Read through the material below and find each line that has the word "black"; copy it.

STORED DATA
□ □ □ □ □ □ □

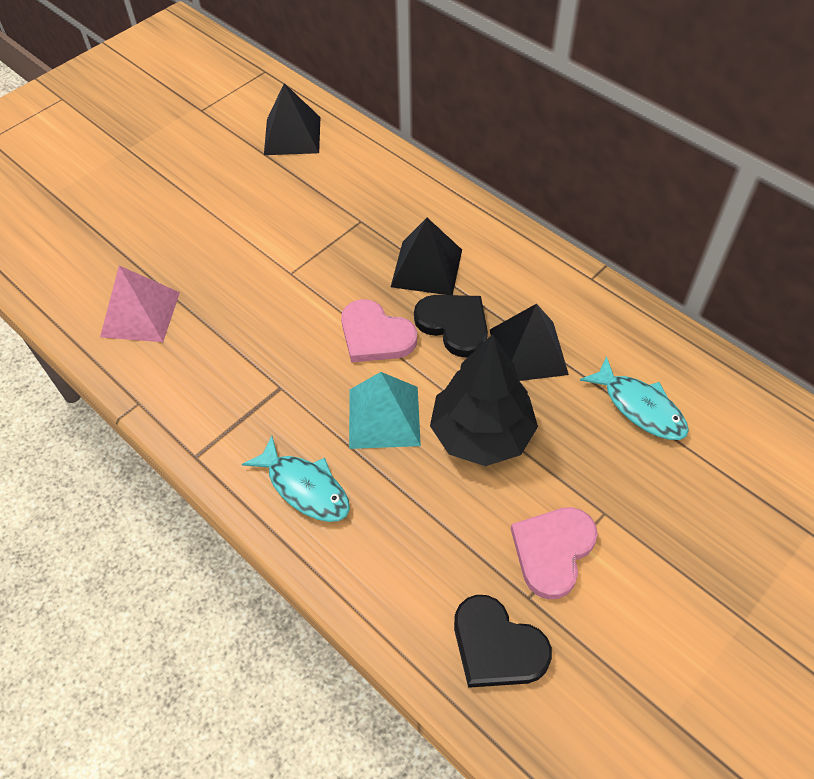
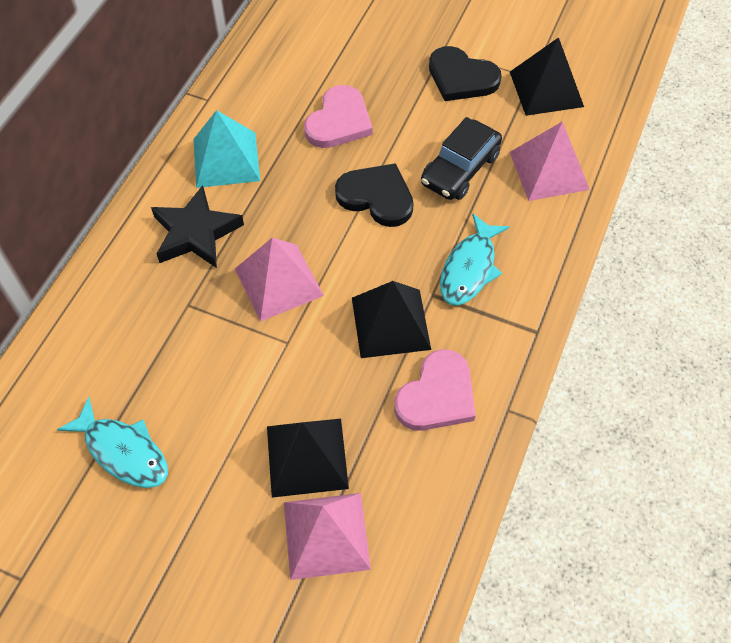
black car: 0 -> 1
black star: 0 -> 1
black tree: 1 -> 0
pink pyramid: 1 -> 3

□ □ □ □ □ □ □

OUTPUT BELOW
black car: 0 -> 1
black star: 0 -> 1
black tree: 1 -> 0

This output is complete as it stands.